Wherever the string "right" appears in the listing, copy that line.

[Source data]
....

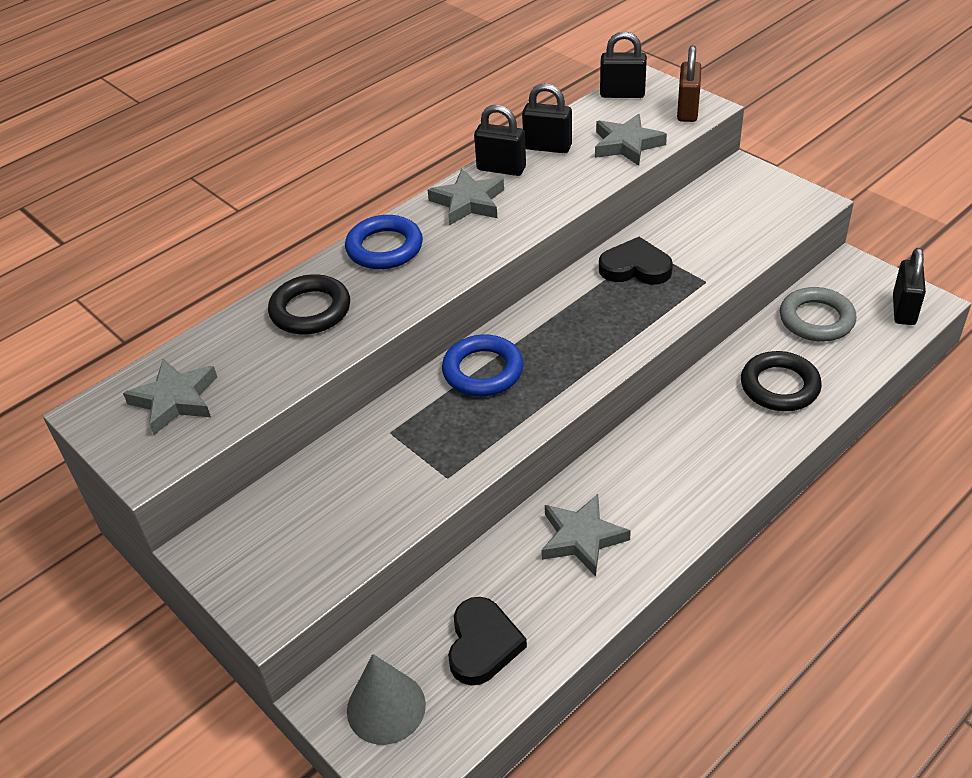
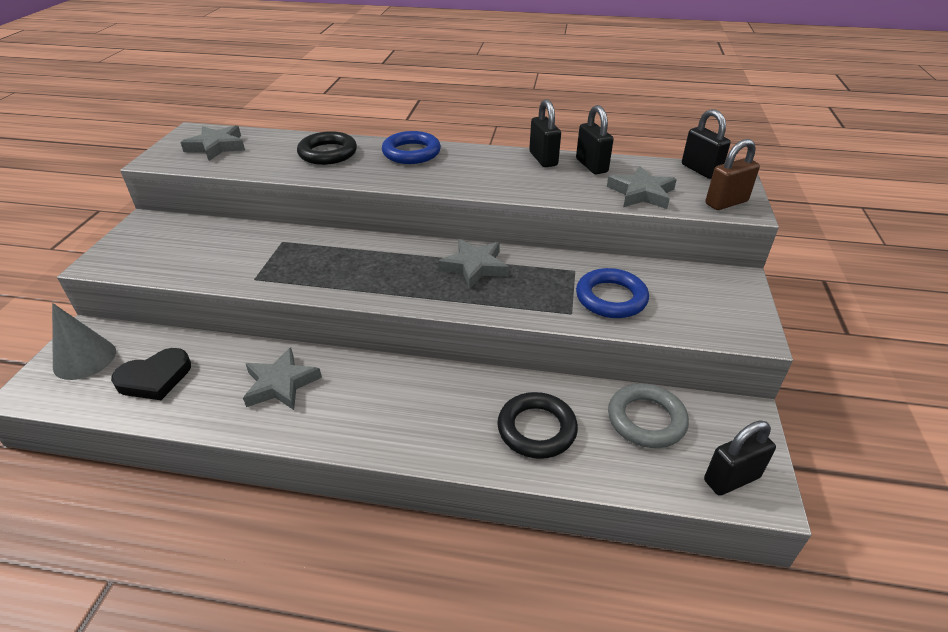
camera: 50 degrees right, 5 degrees down
(468, 202) = (491, 161): grey star -> grey star (474, 267)
(483, 371) = (369, 252): blue ring -> blue ring (611, 298)
(635, 267) = (547, 273): black heart -> none

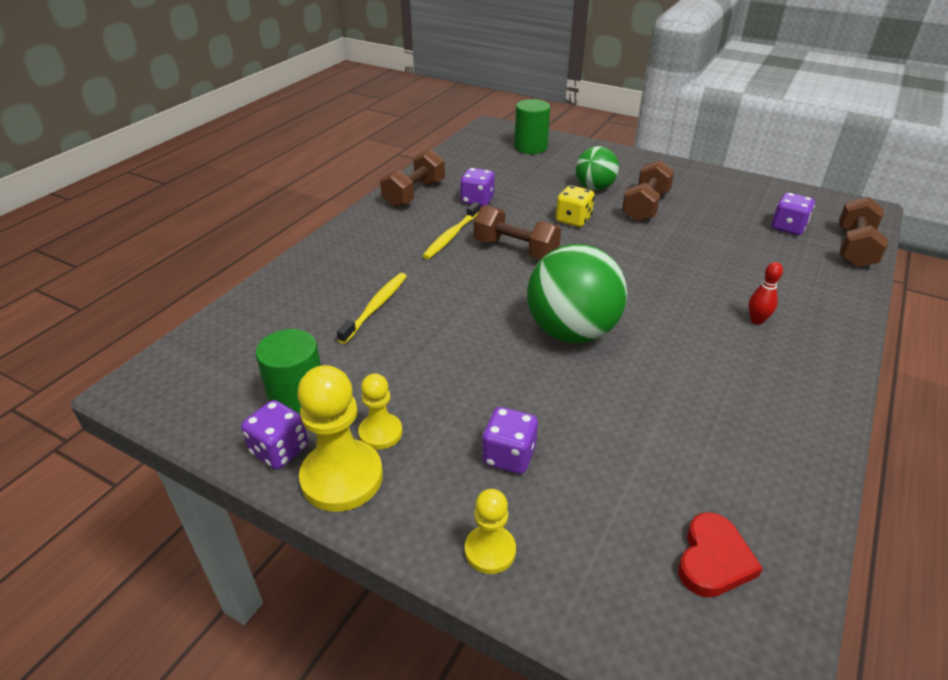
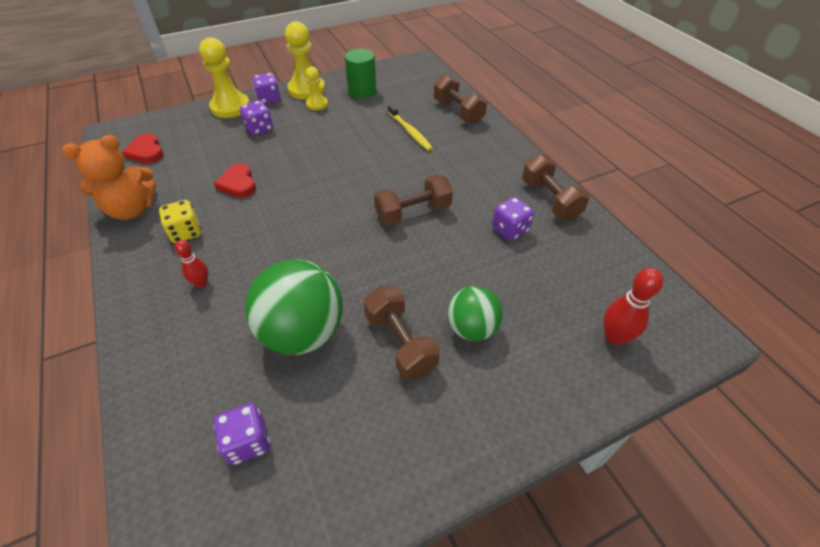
camera: 125 degrees right, 10 degrees up
(280, 450) = (339, 81): purple dice -> purple dice (269, 99)
(451, 236) = (462, 190): yellow toothbrush -> none
(490, 550) = (230, 107): yellow pawn -> yellow pawn, size x1.75
(530, 147) = (614, 337): green cylinder -> red bowling pin
(571, 332) = (303, 189): green ball -> green ball (303, 332)
(573, 220) = (425, 271): yellow dice -> yellow dice (186, 232)
(630, 390) = (238, 184): none -> red heart
(791, 455) = (131, 209): none -> orange teddy bear
(854, 248) = (158, 467): brown dumbbell -> brown dumbbell (458, 112)

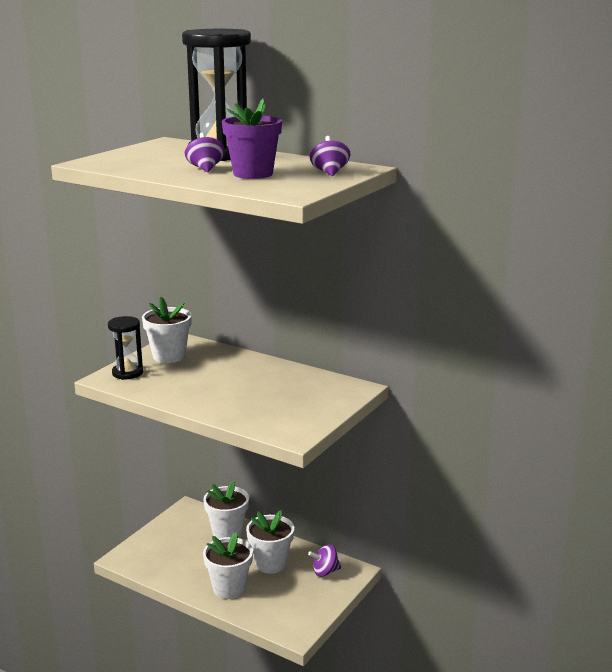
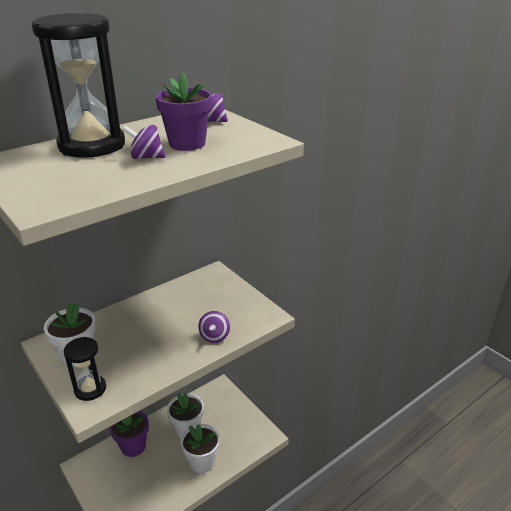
camera: 70 degrees left, 10 degrees up
(227, 532) = (133, 446): white flower pot -> purple flower pot
(325, 571) = (213, 402): purple spinning top -> purple spinning top (214, 336)

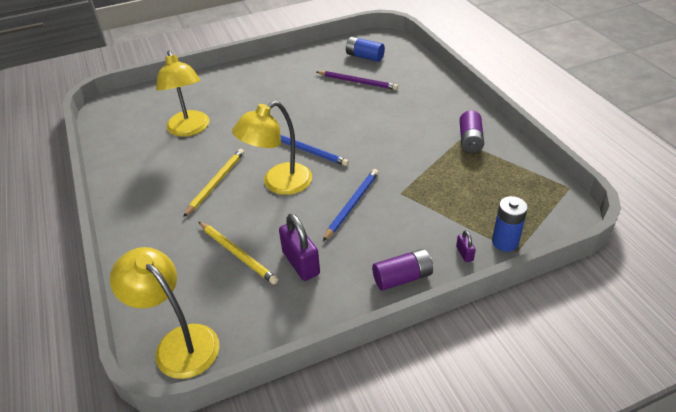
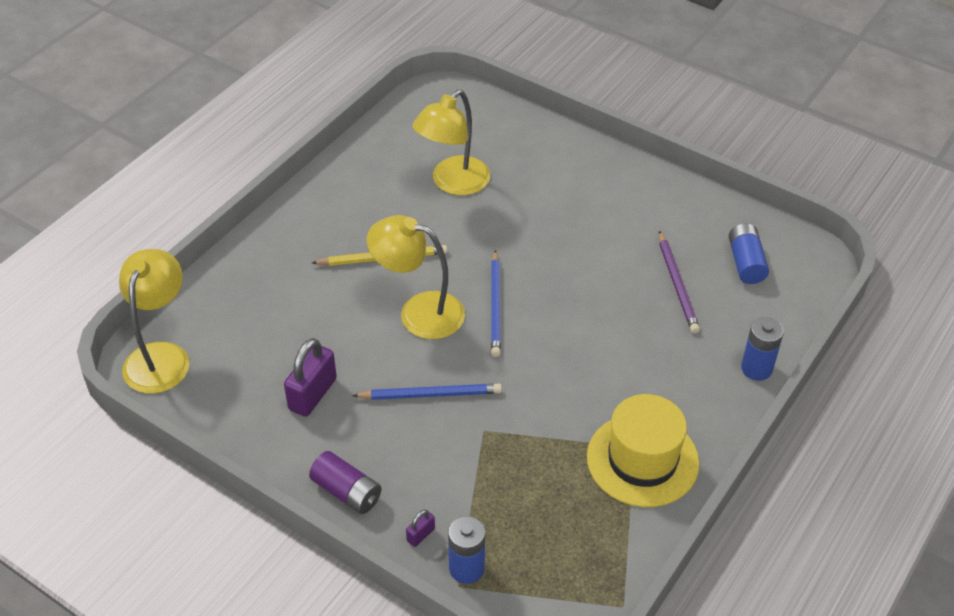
camera: 55 degrees right, 5 degrees up
(237, 254) = (292, 336): yellow pencil -> none
(437, 80) = (756, 368): none -> blue battery
(470, 140) = (642, 460): purple battery -> yellow hat

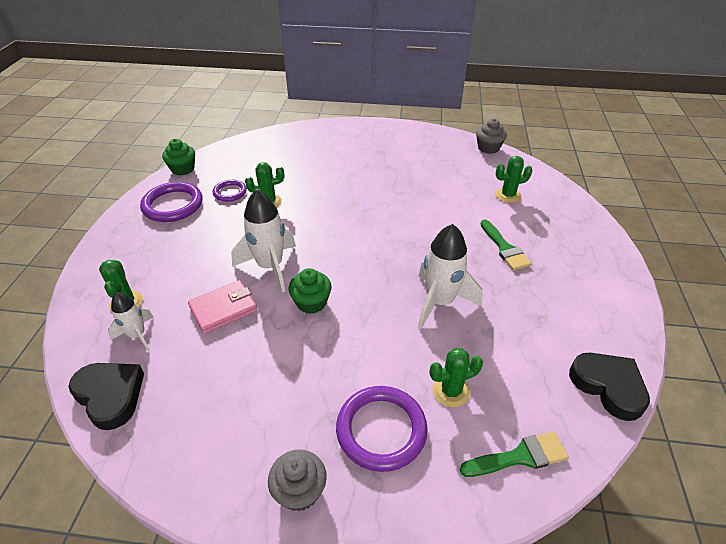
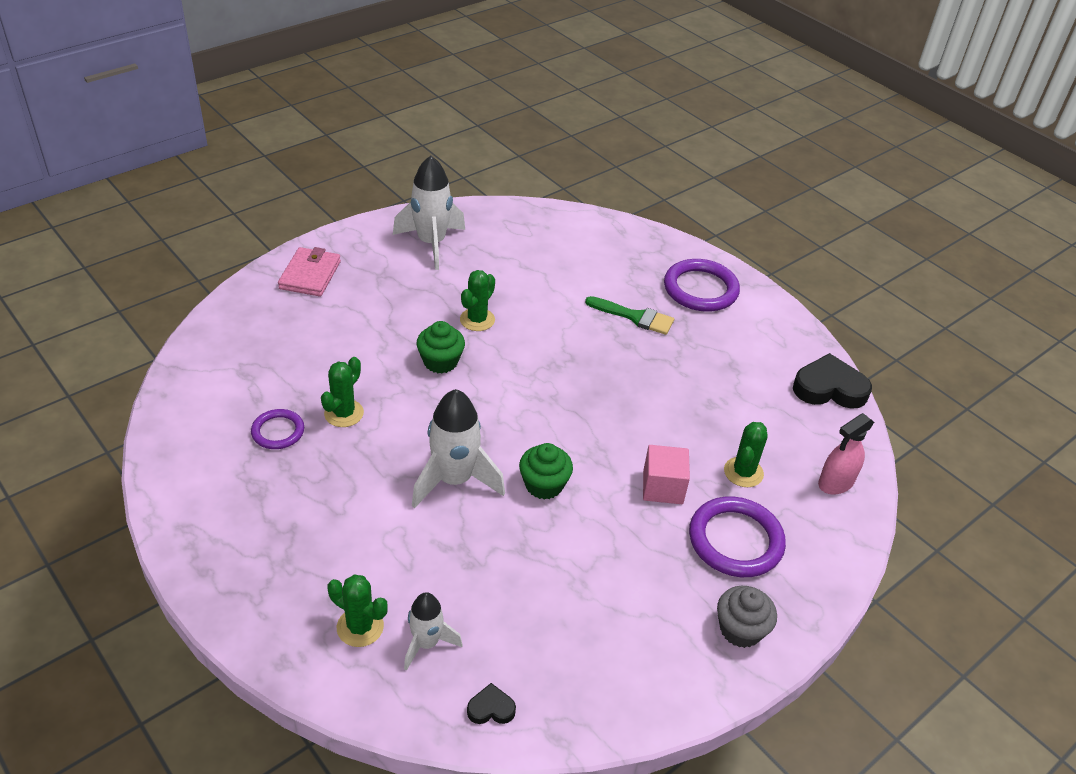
camera: 50 degrees left, 0 degrees up
(110, 396) = (491, 708): black heart -> black heart, size x0.48
(173, 205) = (228, 493): purple ring -> purple ring (700, 289)
(183, 169) = (162, 442): green cupcake -> green cupcake (440, 362)
(223, 309) = (472, 553): pink wallet -> pink wallet (310, 275)
(379, 357) = (662, 487): none -> pink cube
(440, 302) = (646, 404): white rocket -> white rocket (431, 243)
(488, 148) = (490, 209): grey cupcake -> none
(508, 195) = (573, 257): green cactus -> green cactus (477, 320)
(519, 456) = (835, 483): green brush -> pink spray bottle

....

[Finished task]
camera: 50 degrees right, 5 degrees down
camera: 125 degrees right, 10 degrees up
camera: 55 degrees right, 5 degrees up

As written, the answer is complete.